======== ENTRIES SHOWN

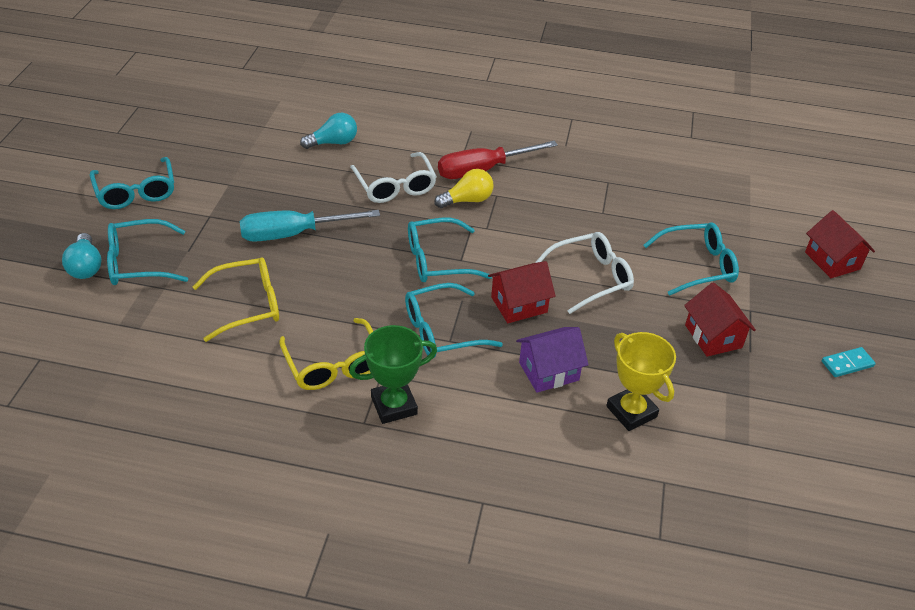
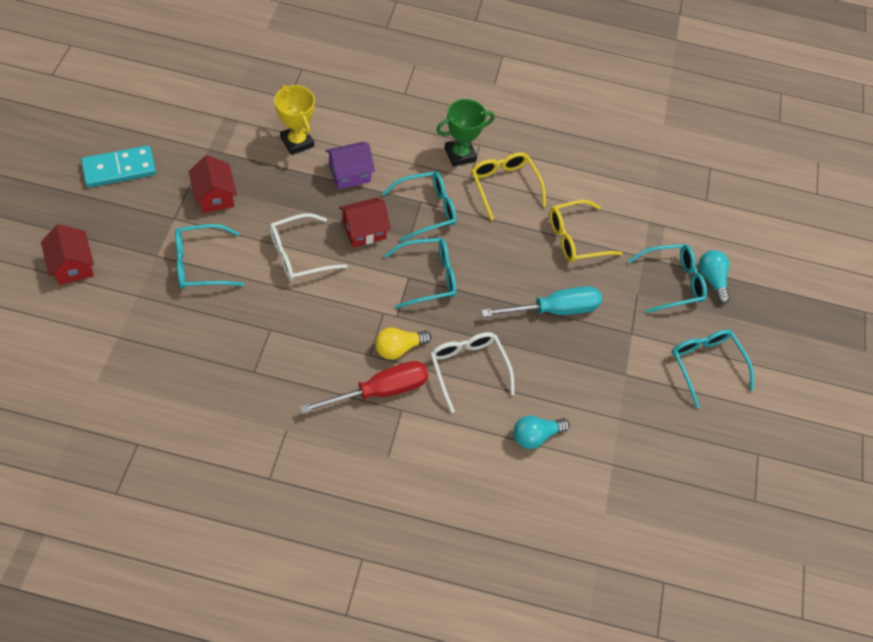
camera: 175 degrees right, 15 degrees up
turquoise domino [822,347,876,377] -> turquoise domino [81,145,156,187], size x1.86

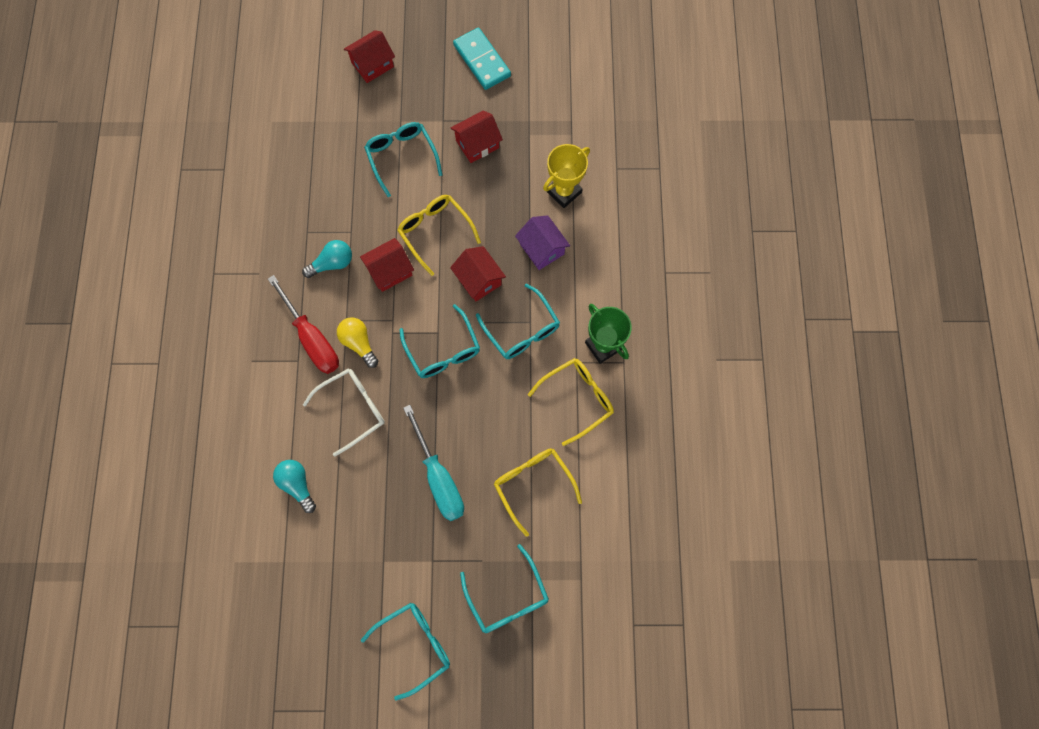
camera: 85 degrees right, 15 degrees up
white glasses [269,213,348,281] -> yellow glasses [397,195,481,276]
turquoise light bulb [698,250,730,304] -> turquoise light bulb moved to [302,240,352,278]
none -> red house [360,238,414,292]

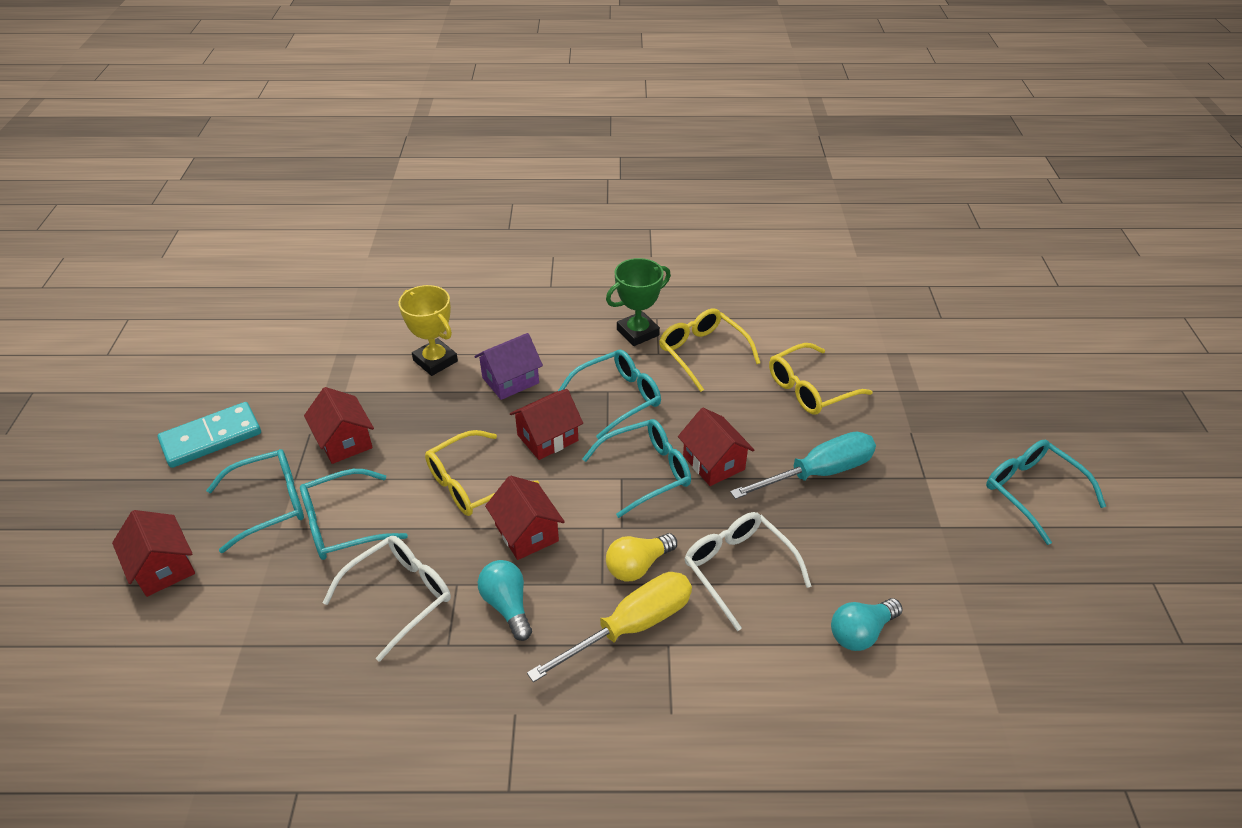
camera: 90 degrees left, 30 degrees down
red screwdriver [268,275,339,374] -> yellow screwdriver [527,572,692,682]
turquoise glasses [460,544,549,633] -> turquoise glasses moved to [206,449,304,553]
none -> white glasses [322,536,451,662]
none -> red house [678,408,754,486]

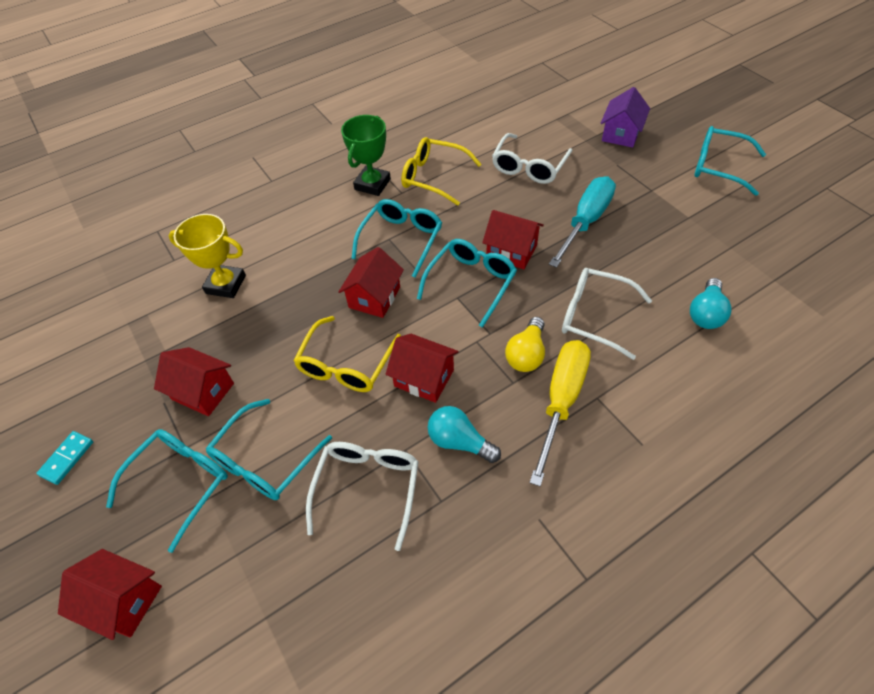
camera: 30 degrees left, 10 degrees up
turquoise domino [158,402,261,468] -> turquoise domino [36,431,93,485], size x0.54
purple house [474,333,543,400] -> purple house moved to [601,87,650,148]
yellow glasses [769,343,873,414] -> white glasses [492,133,573,184]

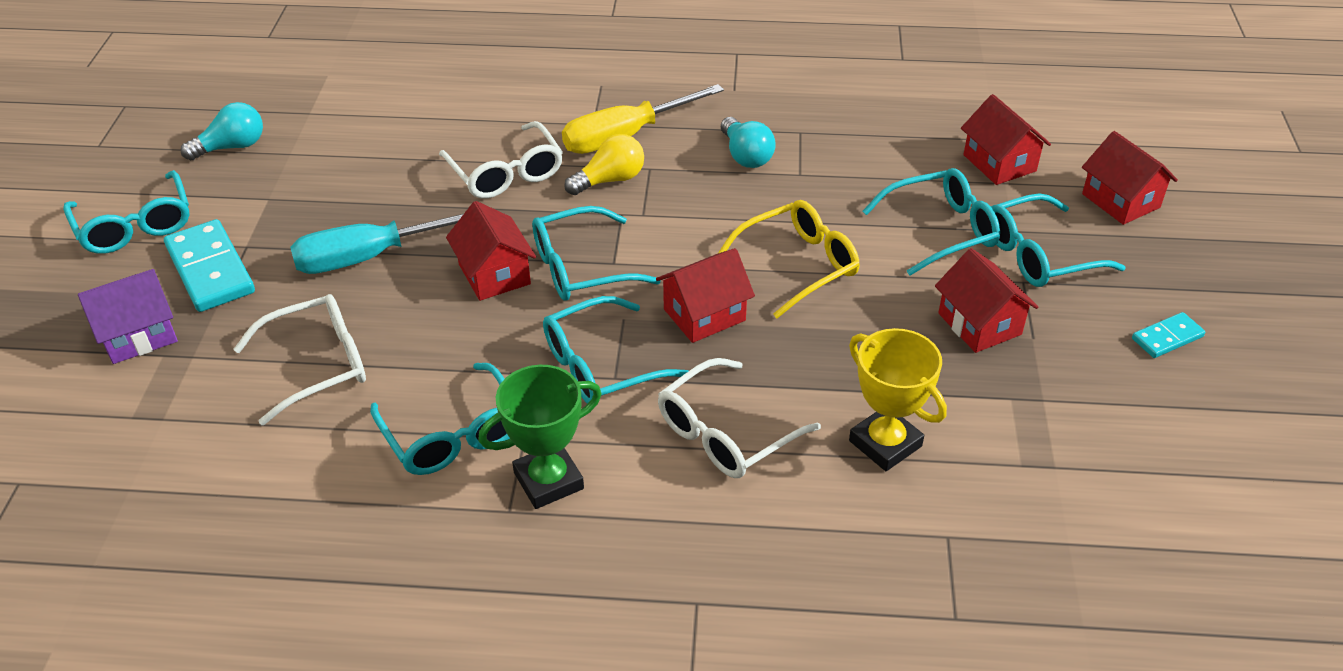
camera: 145 degrees left, 10 degrees down
white glasses [306,442,419,551] -> white glasses moved to [658,358,821,478]
red house [386,334,459,403] -> red house moved to [961,94,1051,185]
yellow glasses [401,137,482,206] -> turquoise glasses [370,363,510,475]
turquoise light bulb [690,278,732,329] -> turquoise light bulb moved to [181,102,263,160]
none -> turquoise domino [164,219,255,312]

================

▶ **DIRECTIONS**:
Copy out every line of the data in which the word "none" is found.

▶ **SOLUTION TO THE PROBLEM**:
none -> red house [360,238,414,292]
none -> white glasses [322,536,451,662]
none -> red house [678,408,754,486]
none -> turquoise domino [164,219,255,312]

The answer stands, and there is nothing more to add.